- [Prompt]: Go through the following data and transcribe exactly the stretch of lines from the one holding "RTC1: PCF8523 -> DS1307" to the one holding "RTC1 pin SCL: D7 -> A0", both included.

--

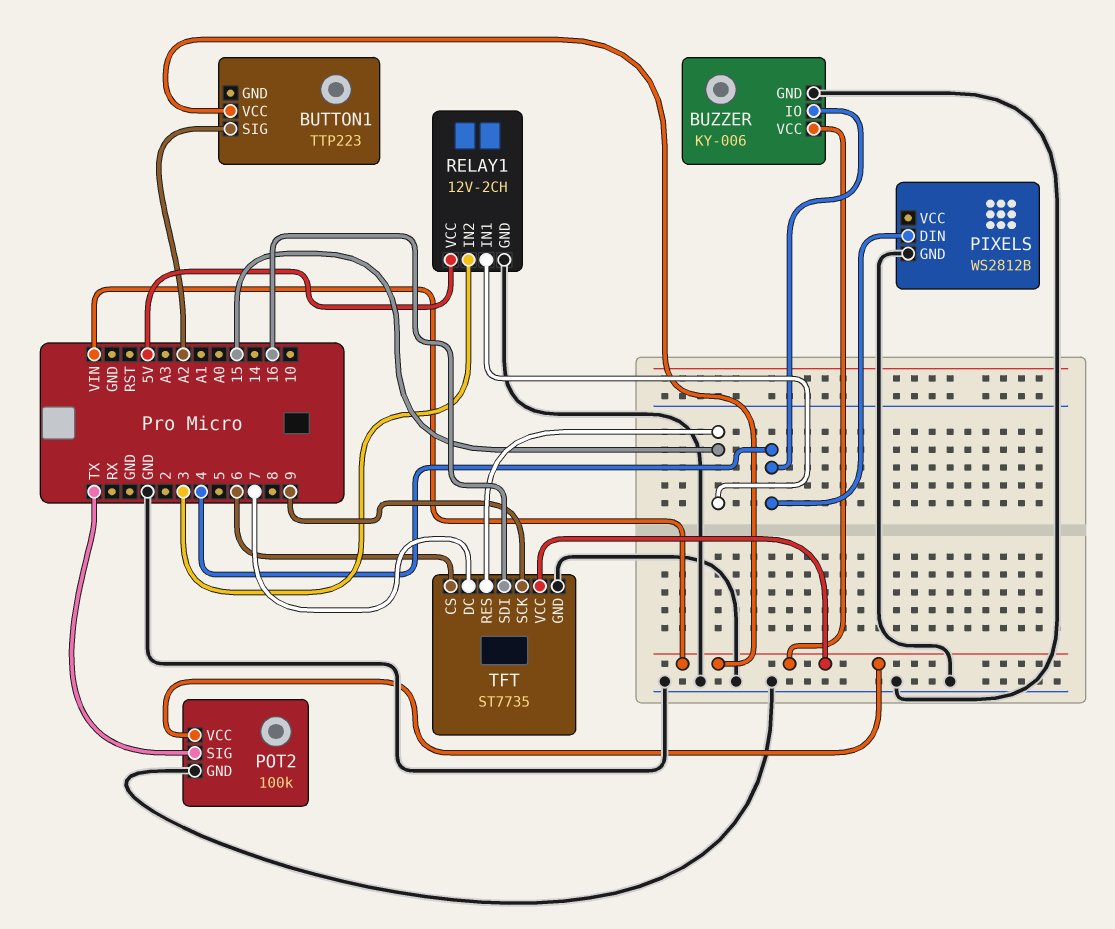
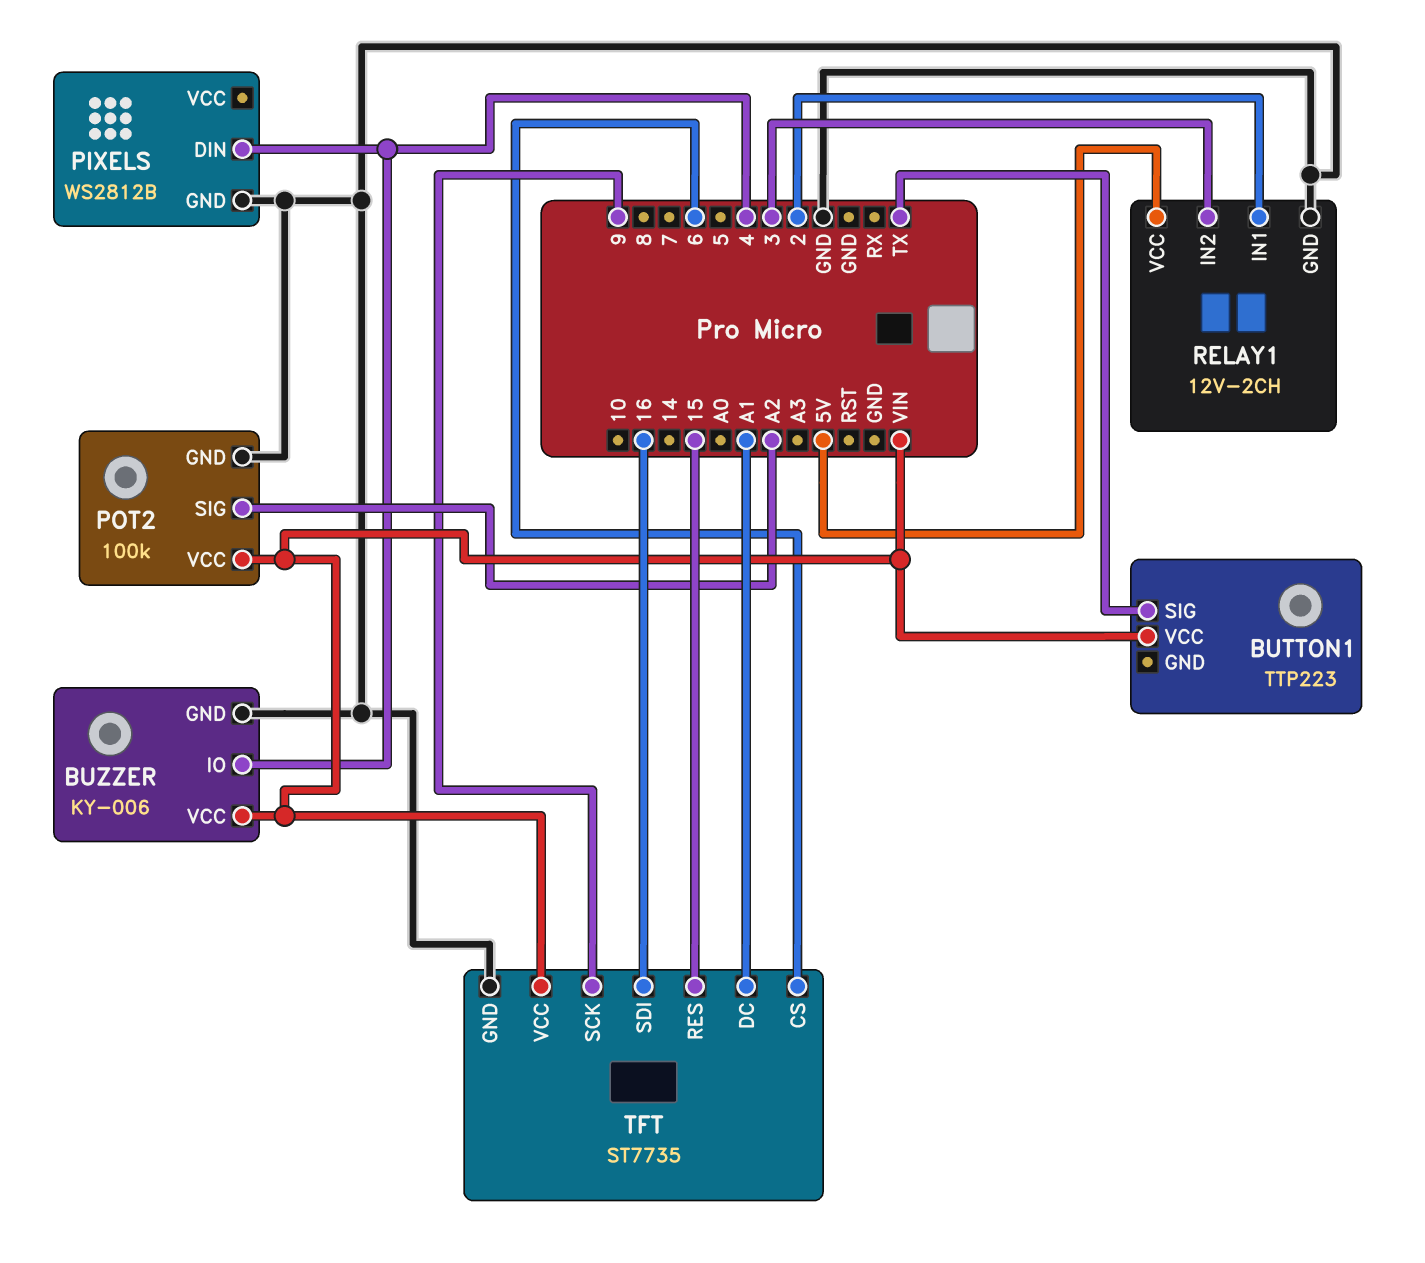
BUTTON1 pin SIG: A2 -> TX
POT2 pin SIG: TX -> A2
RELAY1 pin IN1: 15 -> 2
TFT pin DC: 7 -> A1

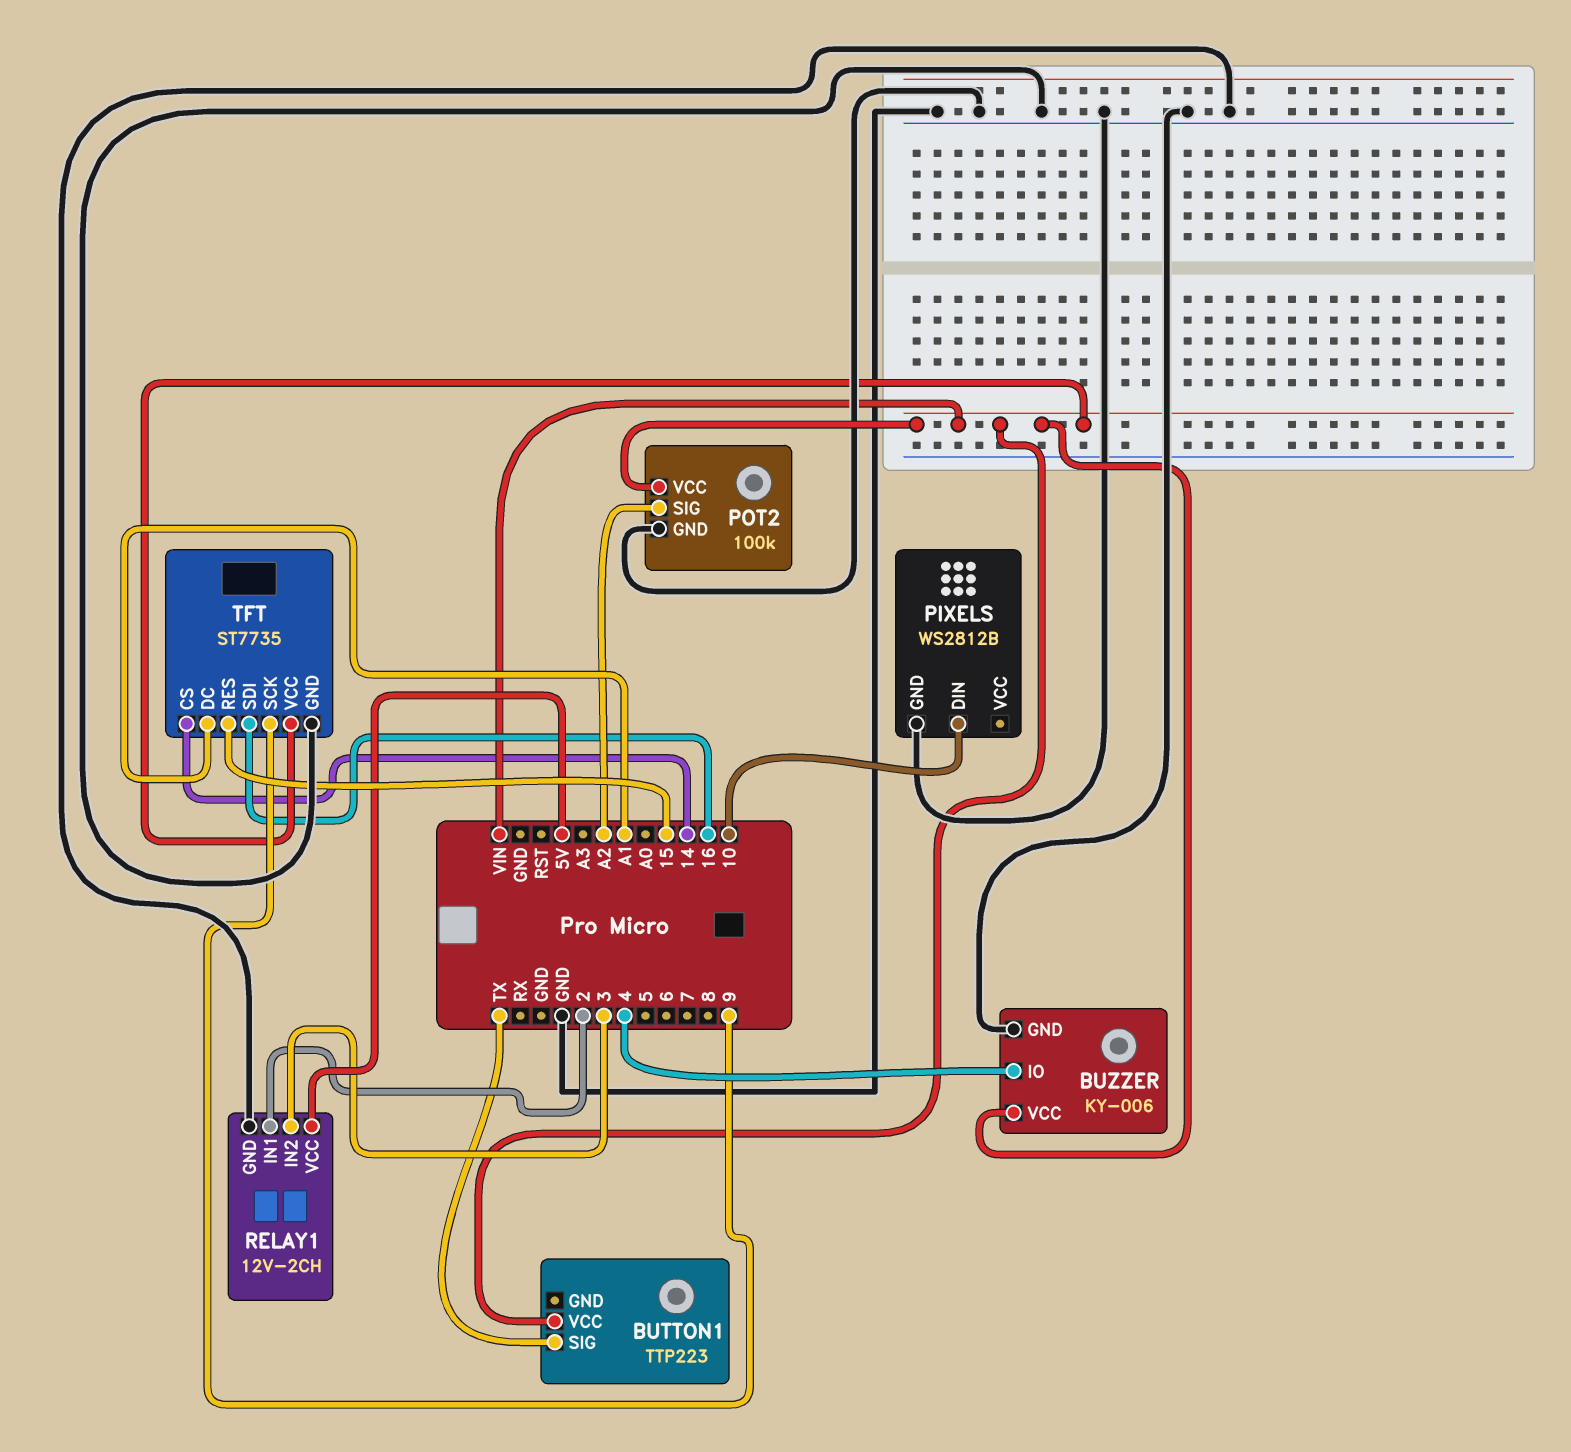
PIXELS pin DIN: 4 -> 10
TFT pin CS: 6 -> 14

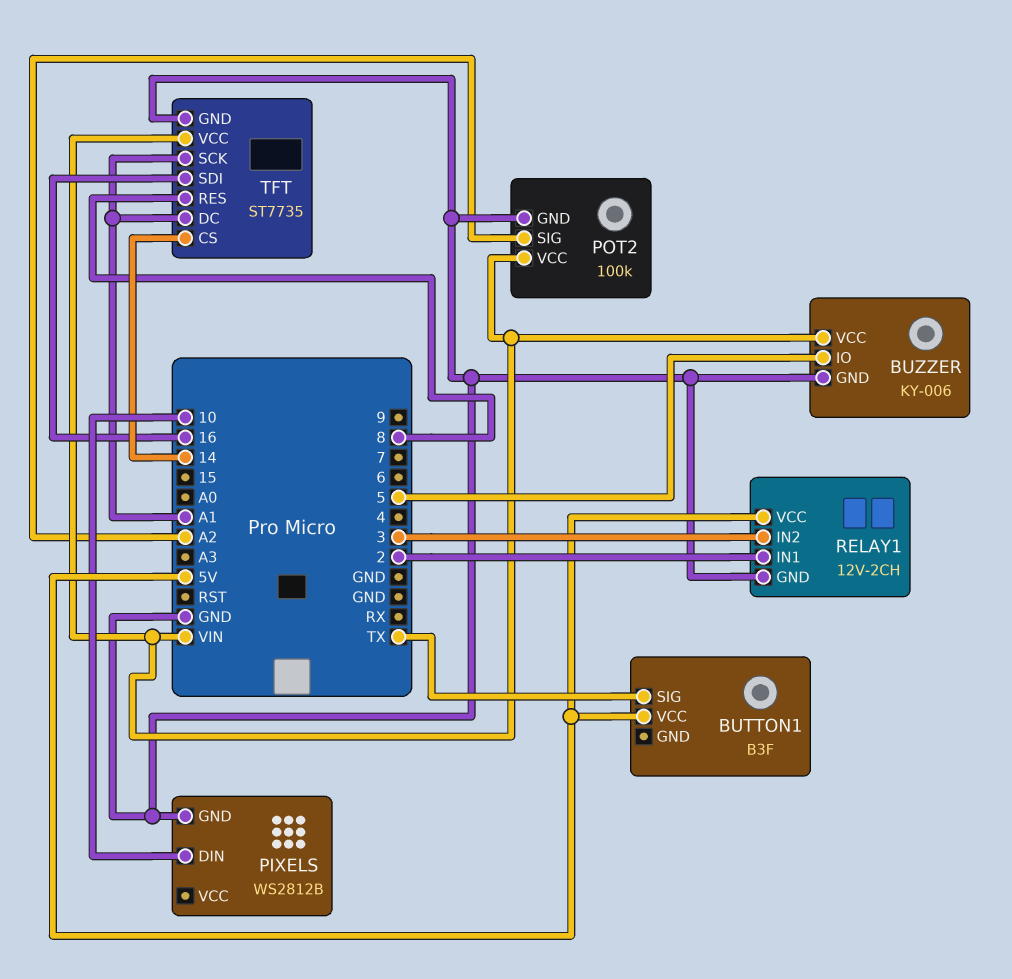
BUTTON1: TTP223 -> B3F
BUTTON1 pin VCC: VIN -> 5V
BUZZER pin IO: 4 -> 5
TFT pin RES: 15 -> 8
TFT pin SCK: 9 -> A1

--

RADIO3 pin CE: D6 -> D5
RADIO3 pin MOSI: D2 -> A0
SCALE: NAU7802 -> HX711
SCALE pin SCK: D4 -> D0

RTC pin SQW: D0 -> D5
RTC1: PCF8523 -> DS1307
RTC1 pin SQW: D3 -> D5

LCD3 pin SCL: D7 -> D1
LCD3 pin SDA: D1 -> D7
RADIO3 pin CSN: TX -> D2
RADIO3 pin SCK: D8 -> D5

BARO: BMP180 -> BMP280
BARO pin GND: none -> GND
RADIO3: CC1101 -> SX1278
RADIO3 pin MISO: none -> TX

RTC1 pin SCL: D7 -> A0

--

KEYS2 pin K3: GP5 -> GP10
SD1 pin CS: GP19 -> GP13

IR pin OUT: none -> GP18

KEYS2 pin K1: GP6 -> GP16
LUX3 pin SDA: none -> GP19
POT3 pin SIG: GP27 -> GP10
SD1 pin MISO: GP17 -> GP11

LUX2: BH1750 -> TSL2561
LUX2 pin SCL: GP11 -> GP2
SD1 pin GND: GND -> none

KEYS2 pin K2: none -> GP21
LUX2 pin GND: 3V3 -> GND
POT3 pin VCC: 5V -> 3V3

--

- [The completed task]:
RTC1: PCF8523 -> DS1307
RTC1 pin SQW: D3 -> D5

LCD3 pin SCL: D7 -> D1
LCD3 pin SDA: D1 -> D7
RADIO3 pin CSN: TX -> D2
RADIO3 pin SCK: D8 -> D5

BARO: BMP180 -> BMP280
BARO pin GND: none -> GND
RADIO3: CC1101 -> SX1278
RADIO3 pin MISO: none -> TX

RTC1 pin SCL: D7 -> A0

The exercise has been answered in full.